Material for this exercise:

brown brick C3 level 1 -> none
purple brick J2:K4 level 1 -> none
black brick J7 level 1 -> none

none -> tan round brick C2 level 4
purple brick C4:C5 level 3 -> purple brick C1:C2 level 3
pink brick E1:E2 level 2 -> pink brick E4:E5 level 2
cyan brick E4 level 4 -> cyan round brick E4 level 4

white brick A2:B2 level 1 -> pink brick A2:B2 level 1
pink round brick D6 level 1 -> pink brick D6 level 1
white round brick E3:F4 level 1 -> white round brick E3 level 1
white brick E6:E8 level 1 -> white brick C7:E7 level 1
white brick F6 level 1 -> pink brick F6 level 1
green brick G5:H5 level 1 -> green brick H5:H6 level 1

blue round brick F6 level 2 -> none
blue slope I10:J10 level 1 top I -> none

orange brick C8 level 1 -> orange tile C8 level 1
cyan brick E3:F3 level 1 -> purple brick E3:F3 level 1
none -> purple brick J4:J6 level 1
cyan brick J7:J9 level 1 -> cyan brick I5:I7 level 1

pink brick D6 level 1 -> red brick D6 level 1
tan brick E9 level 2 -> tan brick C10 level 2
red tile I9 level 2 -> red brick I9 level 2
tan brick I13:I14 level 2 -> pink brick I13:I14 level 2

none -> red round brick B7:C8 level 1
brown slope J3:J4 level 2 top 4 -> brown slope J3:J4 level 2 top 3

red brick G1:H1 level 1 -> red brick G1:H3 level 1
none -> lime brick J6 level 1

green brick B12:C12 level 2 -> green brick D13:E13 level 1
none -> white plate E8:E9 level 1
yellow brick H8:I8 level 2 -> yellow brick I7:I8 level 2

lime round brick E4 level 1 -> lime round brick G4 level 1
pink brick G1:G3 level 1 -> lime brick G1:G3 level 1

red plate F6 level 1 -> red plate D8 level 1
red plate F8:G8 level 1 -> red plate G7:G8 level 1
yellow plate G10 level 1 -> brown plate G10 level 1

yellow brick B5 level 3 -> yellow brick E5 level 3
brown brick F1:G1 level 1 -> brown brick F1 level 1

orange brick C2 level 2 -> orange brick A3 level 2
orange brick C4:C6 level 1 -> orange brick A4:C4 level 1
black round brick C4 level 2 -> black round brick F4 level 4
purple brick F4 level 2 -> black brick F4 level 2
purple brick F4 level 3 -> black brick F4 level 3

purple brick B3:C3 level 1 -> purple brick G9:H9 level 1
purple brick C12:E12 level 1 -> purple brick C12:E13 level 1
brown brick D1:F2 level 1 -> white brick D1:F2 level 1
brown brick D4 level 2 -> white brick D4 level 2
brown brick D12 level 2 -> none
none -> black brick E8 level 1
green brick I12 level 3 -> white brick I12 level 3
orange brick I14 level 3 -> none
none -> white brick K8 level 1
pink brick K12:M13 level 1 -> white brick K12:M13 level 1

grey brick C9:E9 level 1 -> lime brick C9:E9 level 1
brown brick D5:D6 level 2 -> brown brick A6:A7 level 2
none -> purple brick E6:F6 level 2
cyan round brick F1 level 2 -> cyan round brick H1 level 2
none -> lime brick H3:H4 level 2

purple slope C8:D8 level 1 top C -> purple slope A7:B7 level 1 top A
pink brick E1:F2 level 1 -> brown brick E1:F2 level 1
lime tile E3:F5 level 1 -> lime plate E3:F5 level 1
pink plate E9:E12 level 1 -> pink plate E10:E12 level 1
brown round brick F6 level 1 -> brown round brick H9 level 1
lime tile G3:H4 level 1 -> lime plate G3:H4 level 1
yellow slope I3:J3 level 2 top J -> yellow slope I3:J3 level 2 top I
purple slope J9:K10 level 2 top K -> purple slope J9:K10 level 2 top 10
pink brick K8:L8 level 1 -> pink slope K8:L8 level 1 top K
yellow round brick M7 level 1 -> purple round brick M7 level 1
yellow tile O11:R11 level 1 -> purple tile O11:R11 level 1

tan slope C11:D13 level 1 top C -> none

Problem to solve: Each line from the one that contains "purple slope J9:K10 level 2 top K" to the end of the data should be set down exactly, both ends included.

Exercise response:
purple slope J9:K10 level 2 top K -> purple slope J9:K10 level 2 top 10
pink brick K8:L8 level 1 -> pink slope K8:L8 level 1 top K
yellow round brick M7 level 1 -> purple round brick M7 level 1
yellow tile O11:R11 level 1 -> purple tile O11:R11 level 1

tan slope C11:D13 level 1 top C -> none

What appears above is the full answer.